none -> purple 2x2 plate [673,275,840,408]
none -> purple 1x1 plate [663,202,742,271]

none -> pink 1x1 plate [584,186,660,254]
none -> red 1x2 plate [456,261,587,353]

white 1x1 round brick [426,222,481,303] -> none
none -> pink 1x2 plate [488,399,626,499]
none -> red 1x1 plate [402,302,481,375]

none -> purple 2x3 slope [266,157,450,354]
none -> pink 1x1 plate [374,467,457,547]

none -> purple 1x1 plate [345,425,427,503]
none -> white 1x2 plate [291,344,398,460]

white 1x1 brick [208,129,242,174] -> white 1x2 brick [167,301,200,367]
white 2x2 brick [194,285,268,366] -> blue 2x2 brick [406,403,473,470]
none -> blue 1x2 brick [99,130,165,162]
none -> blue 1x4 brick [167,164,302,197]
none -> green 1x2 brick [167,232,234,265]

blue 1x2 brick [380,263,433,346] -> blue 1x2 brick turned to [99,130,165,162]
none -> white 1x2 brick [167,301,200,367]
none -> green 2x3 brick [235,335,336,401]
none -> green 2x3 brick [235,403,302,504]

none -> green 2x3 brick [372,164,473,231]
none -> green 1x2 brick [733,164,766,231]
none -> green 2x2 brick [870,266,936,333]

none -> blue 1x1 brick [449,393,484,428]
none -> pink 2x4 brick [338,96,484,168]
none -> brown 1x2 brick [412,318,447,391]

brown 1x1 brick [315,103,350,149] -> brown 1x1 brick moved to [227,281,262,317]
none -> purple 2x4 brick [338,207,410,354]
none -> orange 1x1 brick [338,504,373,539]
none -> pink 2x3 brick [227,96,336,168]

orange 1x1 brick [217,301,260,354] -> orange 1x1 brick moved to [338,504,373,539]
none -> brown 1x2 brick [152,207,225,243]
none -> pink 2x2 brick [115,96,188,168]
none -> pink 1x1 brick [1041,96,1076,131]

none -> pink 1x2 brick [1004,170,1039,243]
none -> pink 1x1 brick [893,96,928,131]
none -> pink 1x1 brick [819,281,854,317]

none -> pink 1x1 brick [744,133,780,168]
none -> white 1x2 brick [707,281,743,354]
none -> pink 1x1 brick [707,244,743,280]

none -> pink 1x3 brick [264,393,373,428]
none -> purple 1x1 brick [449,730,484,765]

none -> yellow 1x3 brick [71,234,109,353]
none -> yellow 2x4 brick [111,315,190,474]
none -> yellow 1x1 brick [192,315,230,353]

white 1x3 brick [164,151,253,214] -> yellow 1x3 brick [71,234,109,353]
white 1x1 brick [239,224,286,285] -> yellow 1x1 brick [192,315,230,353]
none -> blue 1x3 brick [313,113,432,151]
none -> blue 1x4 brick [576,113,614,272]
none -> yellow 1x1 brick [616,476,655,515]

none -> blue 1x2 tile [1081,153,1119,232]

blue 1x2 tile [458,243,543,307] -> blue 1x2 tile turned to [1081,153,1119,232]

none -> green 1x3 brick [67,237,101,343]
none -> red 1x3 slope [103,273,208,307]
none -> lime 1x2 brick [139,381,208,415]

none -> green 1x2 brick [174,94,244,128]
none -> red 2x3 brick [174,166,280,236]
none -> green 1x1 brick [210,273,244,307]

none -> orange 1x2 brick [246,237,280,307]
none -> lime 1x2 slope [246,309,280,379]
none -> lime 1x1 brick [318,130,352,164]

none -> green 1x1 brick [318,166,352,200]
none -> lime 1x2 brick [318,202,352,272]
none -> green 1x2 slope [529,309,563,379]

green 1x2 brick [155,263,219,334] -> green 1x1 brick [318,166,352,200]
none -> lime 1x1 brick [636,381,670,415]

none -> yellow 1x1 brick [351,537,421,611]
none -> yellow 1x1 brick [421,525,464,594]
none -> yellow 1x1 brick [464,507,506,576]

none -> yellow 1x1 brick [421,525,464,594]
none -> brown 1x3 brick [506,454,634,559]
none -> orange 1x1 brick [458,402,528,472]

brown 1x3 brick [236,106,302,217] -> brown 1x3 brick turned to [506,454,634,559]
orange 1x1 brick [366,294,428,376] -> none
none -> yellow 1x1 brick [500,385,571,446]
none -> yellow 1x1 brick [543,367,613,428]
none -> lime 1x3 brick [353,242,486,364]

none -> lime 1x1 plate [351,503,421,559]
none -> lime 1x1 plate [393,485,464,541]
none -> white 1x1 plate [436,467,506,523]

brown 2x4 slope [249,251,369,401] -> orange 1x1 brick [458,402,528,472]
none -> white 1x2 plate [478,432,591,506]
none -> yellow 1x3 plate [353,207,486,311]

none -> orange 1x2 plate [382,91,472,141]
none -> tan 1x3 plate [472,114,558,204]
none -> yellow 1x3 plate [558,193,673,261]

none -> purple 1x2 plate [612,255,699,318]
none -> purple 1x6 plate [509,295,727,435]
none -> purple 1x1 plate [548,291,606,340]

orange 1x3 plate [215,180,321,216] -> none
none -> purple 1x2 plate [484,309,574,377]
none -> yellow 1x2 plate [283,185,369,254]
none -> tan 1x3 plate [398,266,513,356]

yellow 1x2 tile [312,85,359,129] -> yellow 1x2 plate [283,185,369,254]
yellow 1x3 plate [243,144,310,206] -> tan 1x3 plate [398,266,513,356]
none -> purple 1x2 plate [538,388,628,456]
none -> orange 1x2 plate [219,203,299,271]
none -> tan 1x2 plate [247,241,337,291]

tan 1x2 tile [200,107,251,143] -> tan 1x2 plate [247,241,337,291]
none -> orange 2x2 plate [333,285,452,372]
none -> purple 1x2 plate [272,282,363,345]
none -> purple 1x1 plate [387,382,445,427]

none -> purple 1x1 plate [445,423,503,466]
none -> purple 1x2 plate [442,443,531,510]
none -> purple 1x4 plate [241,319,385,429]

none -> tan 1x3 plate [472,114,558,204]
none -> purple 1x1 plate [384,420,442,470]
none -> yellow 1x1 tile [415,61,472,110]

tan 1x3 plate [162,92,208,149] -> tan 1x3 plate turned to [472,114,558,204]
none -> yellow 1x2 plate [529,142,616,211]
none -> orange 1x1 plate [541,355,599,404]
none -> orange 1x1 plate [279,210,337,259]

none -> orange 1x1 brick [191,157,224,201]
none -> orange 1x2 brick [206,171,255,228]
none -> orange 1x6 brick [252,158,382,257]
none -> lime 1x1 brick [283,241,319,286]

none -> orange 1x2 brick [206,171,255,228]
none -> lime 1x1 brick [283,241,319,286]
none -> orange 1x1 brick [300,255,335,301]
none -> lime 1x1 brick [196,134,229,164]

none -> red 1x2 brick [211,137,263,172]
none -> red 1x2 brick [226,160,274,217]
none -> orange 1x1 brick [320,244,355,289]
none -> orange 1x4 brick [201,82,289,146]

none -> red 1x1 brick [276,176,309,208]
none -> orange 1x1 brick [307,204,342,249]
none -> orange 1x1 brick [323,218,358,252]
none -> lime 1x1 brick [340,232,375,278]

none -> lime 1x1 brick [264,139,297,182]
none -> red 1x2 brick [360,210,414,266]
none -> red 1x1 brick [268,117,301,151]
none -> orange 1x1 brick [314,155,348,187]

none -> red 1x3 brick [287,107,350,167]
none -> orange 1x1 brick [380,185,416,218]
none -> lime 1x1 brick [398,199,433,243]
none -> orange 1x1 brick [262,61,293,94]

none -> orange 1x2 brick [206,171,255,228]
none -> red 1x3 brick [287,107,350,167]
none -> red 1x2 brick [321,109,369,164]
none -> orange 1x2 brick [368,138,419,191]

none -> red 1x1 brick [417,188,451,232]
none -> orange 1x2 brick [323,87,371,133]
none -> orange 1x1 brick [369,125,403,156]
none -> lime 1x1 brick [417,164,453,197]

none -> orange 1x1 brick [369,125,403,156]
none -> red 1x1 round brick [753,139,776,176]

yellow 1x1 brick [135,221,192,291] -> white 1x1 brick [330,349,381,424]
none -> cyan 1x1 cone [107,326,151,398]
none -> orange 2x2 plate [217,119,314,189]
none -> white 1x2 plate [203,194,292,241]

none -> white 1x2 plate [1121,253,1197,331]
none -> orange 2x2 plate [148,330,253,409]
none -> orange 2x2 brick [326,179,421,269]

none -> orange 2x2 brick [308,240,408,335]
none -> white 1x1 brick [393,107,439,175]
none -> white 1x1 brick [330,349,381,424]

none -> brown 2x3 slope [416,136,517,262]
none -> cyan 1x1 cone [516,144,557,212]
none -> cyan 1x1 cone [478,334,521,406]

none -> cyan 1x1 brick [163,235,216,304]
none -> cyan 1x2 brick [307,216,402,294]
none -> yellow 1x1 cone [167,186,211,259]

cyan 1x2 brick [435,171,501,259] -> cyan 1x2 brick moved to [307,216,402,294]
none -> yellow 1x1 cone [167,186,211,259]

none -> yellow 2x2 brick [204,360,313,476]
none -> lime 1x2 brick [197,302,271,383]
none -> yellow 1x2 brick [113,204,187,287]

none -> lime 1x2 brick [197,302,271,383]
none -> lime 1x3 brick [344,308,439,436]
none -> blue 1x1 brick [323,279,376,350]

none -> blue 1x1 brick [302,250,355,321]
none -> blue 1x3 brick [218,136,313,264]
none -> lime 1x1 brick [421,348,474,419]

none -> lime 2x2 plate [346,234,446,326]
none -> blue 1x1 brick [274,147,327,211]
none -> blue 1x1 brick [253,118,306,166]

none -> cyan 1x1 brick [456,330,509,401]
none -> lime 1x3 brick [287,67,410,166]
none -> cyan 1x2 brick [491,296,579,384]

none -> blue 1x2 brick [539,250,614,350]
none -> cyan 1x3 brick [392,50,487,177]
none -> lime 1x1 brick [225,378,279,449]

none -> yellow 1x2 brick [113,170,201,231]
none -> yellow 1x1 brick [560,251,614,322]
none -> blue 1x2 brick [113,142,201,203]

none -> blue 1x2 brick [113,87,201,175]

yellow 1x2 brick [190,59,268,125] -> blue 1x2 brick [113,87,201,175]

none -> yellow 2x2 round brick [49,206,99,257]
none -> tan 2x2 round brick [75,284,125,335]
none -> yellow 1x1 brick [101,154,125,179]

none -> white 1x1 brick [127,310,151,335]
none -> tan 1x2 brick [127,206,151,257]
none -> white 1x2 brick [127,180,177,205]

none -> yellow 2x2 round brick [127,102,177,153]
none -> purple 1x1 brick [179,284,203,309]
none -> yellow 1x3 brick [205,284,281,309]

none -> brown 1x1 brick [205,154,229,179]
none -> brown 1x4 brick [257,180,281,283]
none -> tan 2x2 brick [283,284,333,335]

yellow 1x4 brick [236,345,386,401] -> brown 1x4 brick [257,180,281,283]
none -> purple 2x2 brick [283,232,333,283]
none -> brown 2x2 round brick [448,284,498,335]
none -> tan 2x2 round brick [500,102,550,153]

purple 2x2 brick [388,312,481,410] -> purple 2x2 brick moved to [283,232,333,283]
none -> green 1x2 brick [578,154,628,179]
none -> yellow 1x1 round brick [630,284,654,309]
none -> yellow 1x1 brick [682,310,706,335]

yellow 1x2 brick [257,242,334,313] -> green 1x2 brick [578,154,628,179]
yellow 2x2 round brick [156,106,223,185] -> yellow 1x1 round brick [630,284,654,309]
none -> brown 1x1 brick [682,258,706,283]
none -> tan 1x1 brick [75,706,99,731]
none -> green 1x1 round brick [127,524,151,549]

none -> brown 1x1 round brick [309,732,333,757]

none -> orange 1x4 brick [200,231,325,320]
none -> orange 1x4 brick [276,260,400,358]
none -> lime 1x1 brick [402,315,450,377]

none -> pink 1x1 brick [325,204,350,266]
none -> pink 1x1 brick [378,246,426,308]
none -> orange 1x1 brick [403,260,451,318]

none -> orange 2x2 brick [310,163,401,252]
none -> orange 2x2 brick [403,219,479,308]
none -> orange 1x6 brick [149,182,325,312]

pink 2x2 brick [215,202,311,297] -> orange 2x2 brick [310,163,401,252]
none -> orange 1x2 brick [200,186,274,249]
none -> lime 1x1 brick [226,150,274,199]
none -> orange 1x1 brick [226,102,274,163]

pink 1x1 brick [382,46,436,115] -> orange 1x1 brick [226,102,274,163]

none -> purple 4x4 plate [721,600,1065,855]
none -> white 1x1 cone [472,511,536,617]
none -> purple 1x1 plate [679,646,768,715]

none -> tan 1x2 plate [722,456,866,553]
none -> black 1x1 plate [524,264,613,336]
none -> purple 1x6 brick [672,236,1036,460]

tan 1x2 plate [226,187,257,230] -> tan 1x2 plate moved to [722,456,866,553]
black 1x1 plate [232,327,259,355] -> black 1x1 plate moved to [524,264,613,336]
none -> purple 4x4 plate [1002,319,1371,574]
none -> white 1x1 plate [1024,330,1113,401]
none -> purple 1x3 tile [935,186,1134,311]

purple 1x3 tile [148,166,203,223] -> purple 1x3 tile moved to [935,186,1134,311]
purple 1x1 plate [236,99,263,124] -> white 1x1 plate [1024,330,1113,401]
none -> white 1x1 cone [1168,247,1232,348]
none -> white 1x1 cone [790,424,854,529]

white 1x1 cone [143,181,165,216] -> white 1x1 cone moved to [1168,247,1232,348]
▬▬▬
| Task |
Provide the number of lines in the listing where the string "slope" is found, and nothing besides.

| Exercise answer |
6